▸ Exercise directions:
Return the records word for word. Any pictures in them are not part of the copy.

- Opening Delimiter -

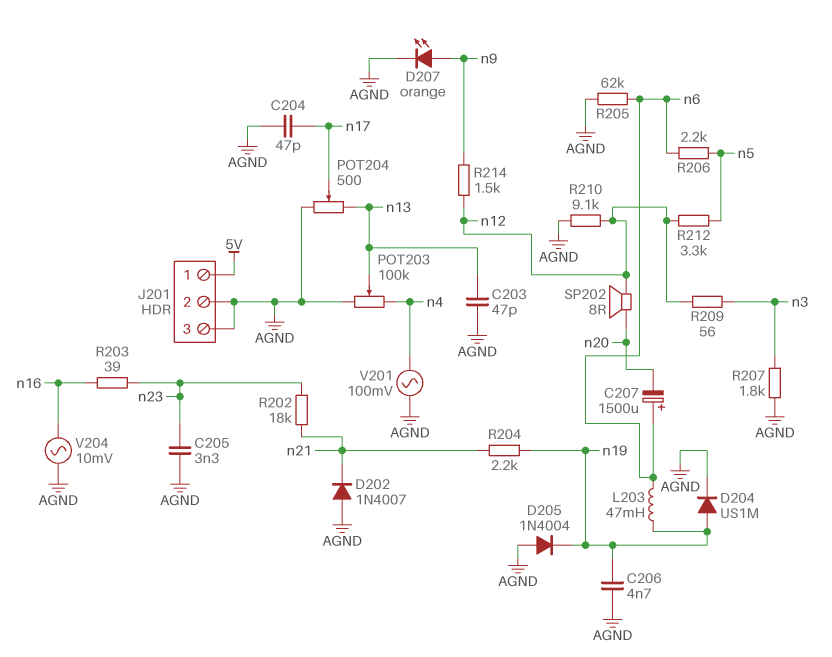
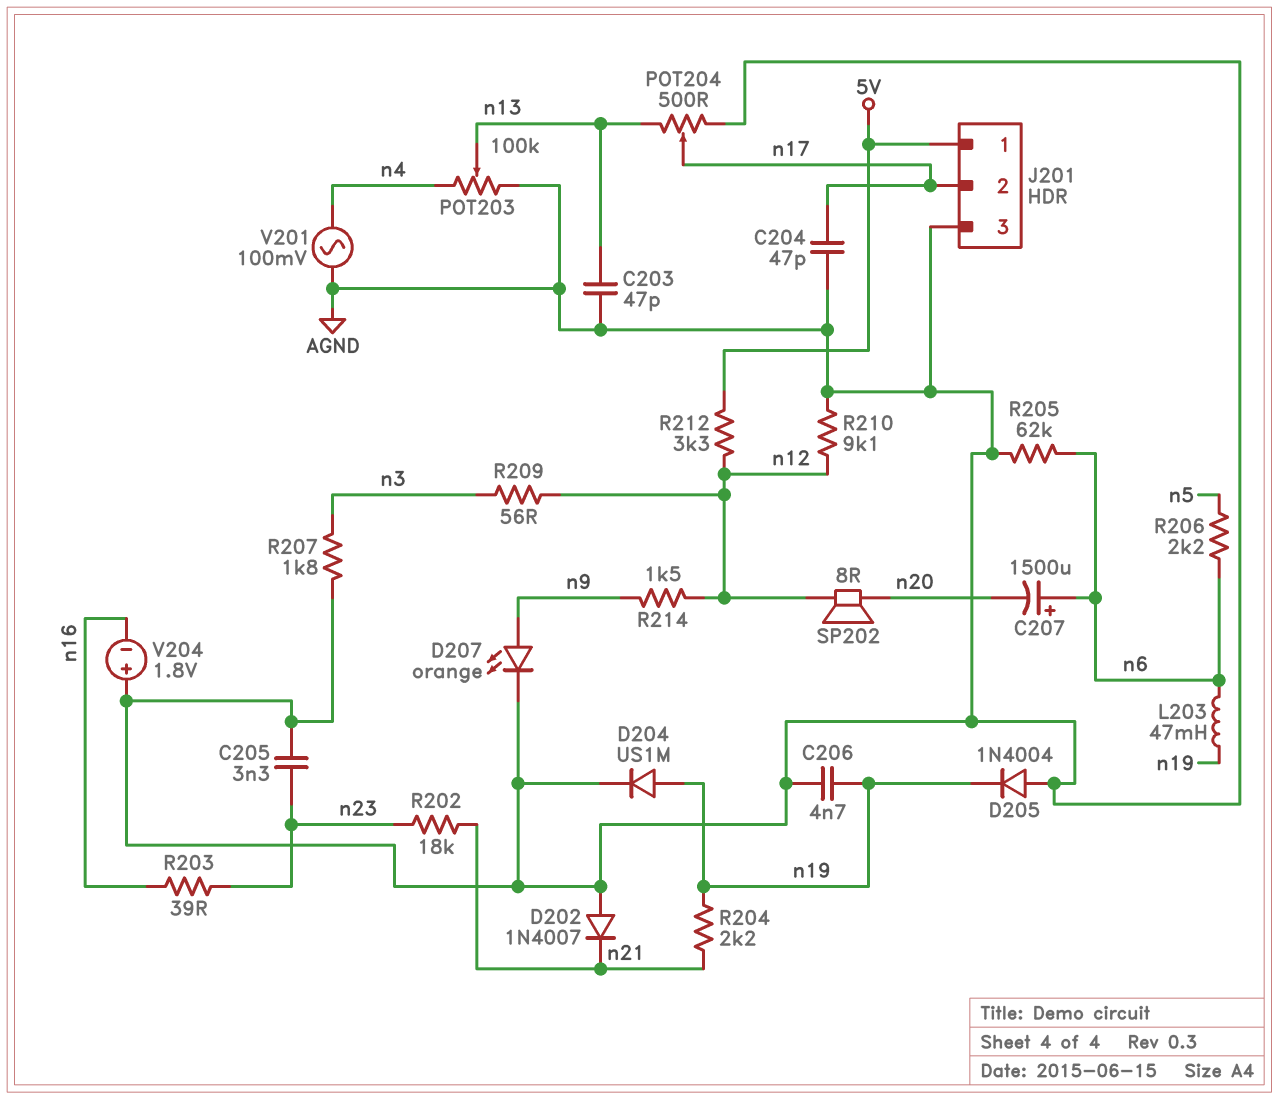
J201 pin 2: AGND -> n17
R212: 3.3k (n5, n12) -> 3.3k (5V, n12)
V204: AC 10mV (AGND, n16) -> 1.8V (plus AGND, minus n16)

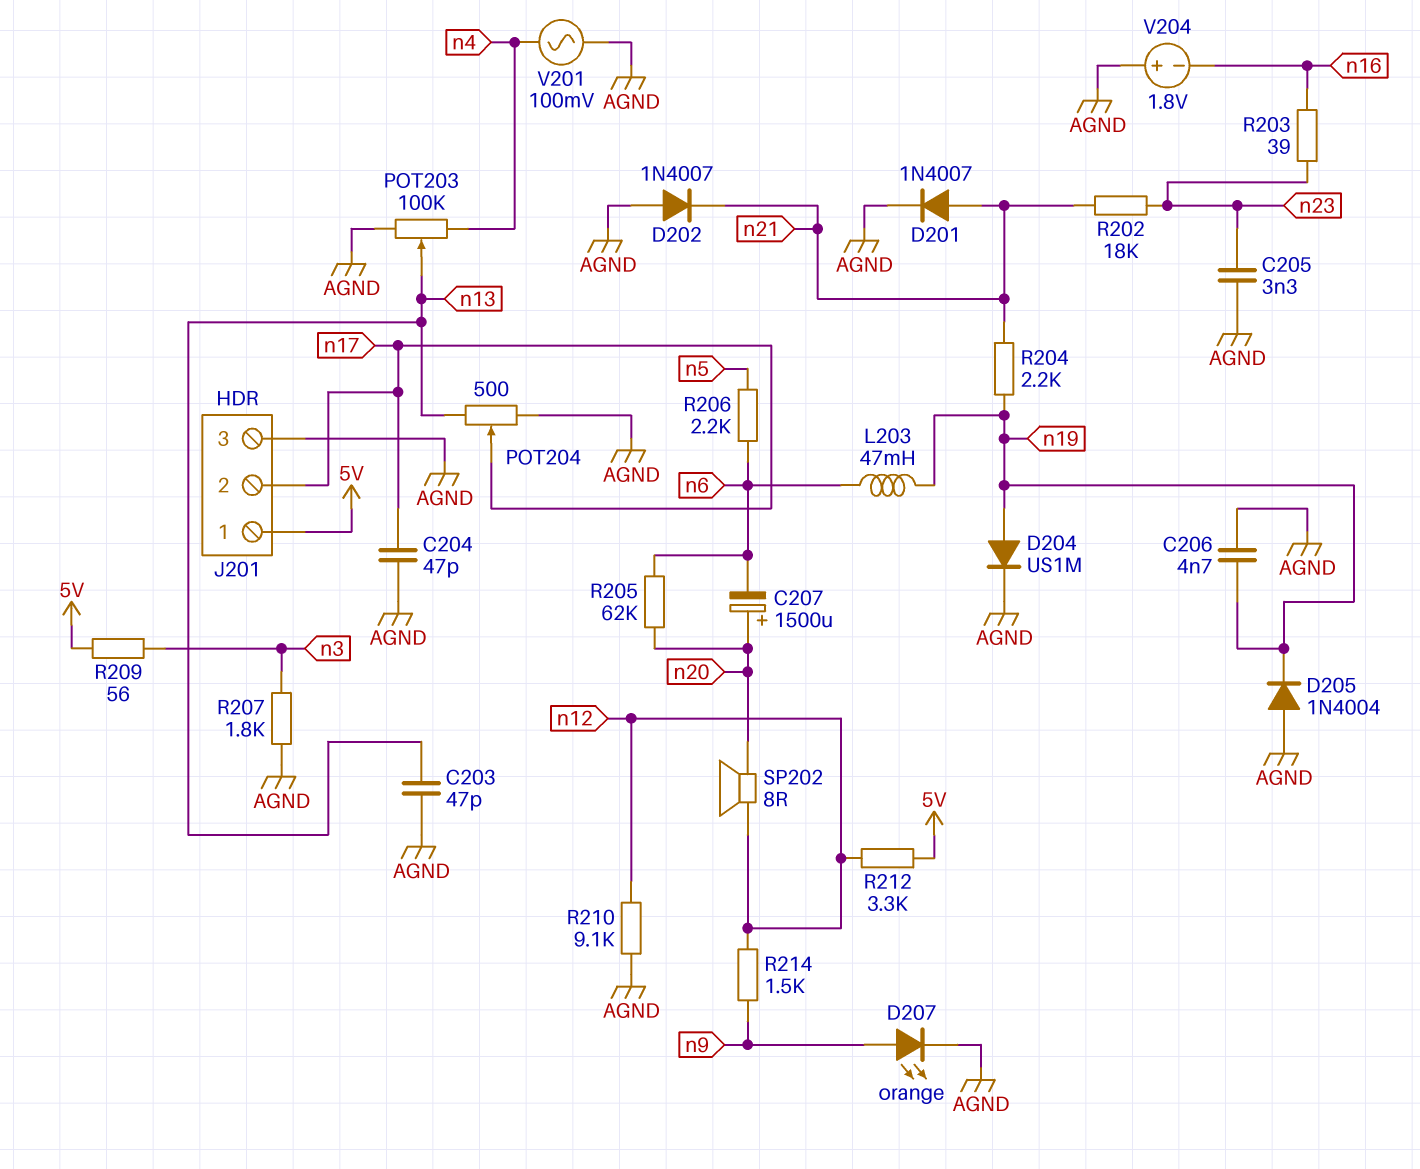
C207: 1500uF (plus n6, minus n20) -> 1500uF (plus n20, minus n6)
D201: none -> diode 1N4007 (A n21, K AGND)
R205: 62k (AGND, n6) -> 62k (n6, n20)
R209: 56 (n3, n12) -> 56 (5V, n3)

- Closing Delimiter -

▸ Solution to this task:
J201 pin 2: AGND -> n17
R212: 3.3k (n5, n12) -> 3.3k (5V, n12)
V204: AC 10mV (AGND, n16) -> 1.8V (plus AGND, minus n16)

C207: 1500uF (plus n6, minus n20) -> 1500uF (plus n20, minus n6)
D201: none -> diode 1N4007 (A n21, K AGND)
R205: 62k (AGND, n6) -> 62k (n6, n20)
R209: 56 (n3, n12) -> 56 (5V, n3)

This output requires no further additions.